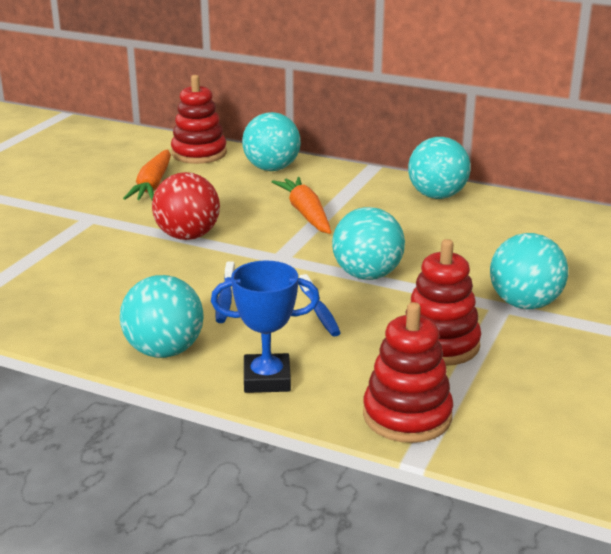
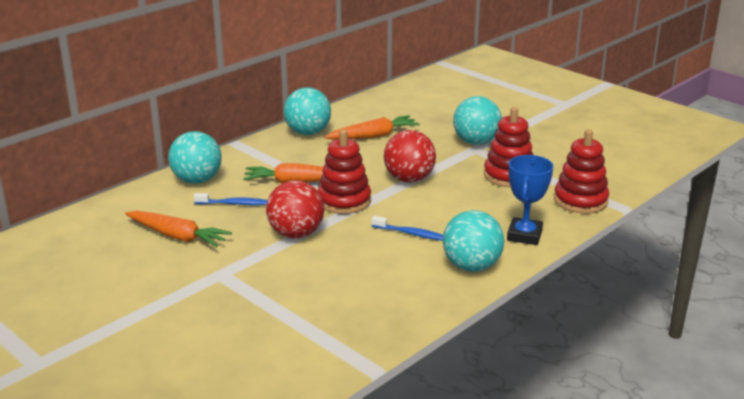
camera: 70 degrees left, 0 degrees up
(199, 153) = (128, 206): red stacking toy -> red stacking toy (344, 201)
(319, 312) = (449, 204): blue toothbrush -> blue toothbrush (233, 204)
(367, 275) = (409, 179): turquoise ball -> red ball
(468, 233) = (373, 136): none -> orange carrot

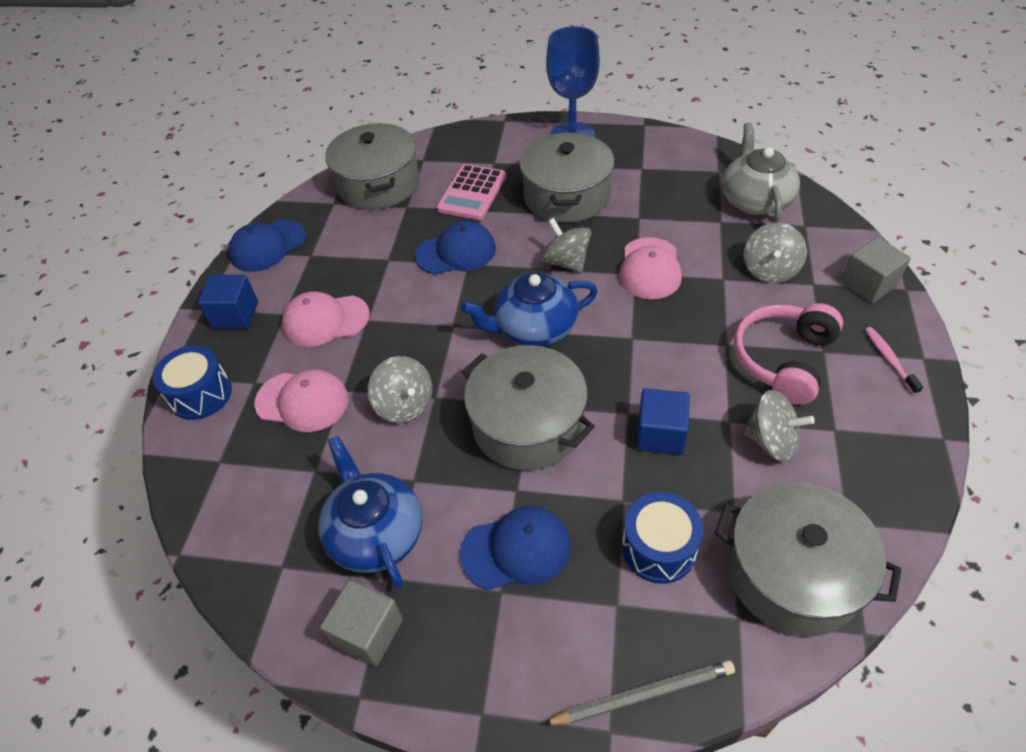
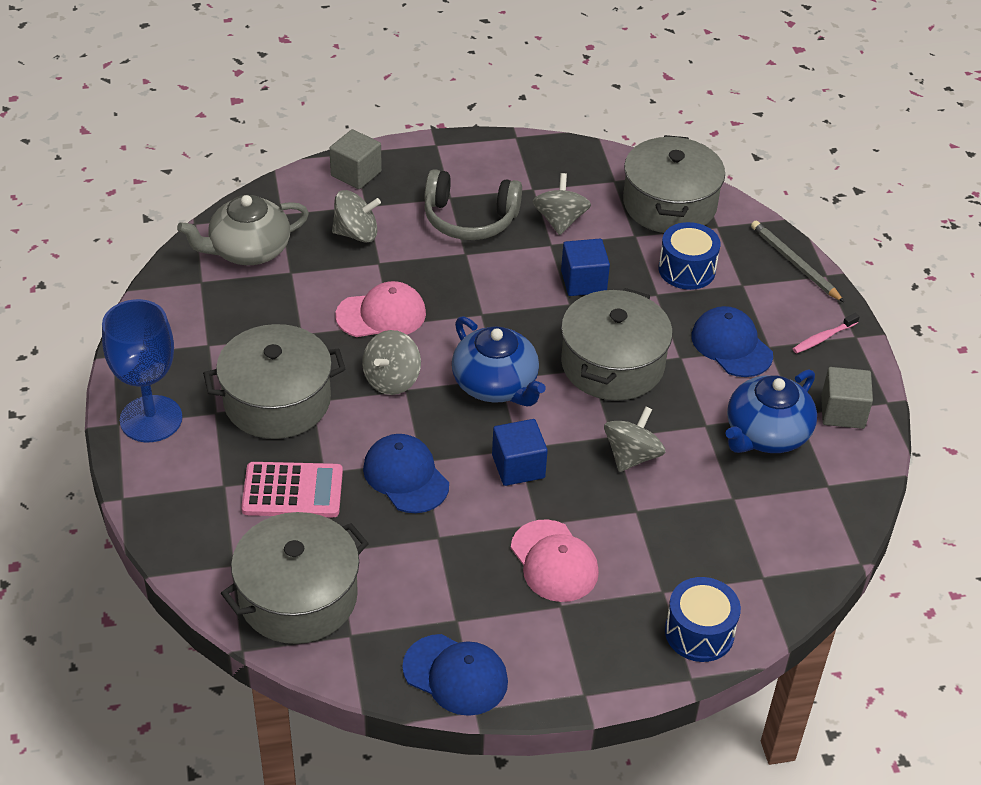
camera: 115 degrees left, 5 degrees down
(235, 315) = (580, 655): blue cube -> blue cube (518, 466)
(302, 401) = (665, 538): pink cap -> none
(783, 360) = (470, 218): pink headphones -> grey headphones
(889, 359) = (445, 162): pink toothbrush -> pink toothbrush (823, 338)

....................

● **WHAT IS BEING ASKED**
Write the lines out exactly, from the one with "camera: 115 degrees left, 5 degrees down" down to the last line of the listing, and leave out all others.

● **SOLUTION TO THE PROBLEM**
camera: 115 degrees left, 5 degrees down
(235, 315) = (580, 655): blue cube -> blue cube (518, 466)
(302, 401) = (665, 538): pink cap -> none
(783, 360) = (470, 218): pink headphones -> grey headphones
(889, 359) = (445, 162): pink toothbrush -> pink toothbrush (823, 338)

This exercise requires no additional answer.